#### What to produce:
Which lines of the data below contain "none"? Please show them all.

#### Material shown:
════════════════

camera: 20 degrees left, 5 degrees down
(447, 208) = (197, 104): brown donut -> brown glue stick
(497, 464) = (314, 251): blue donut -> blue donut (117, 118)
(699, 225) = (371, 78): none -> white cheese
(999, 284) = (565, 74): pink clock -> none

════════════════

#### Result for this exercise:
(699, 225) = (371, 78): none -> white cheese
(999, 284) = (565, 74): pink clock -> none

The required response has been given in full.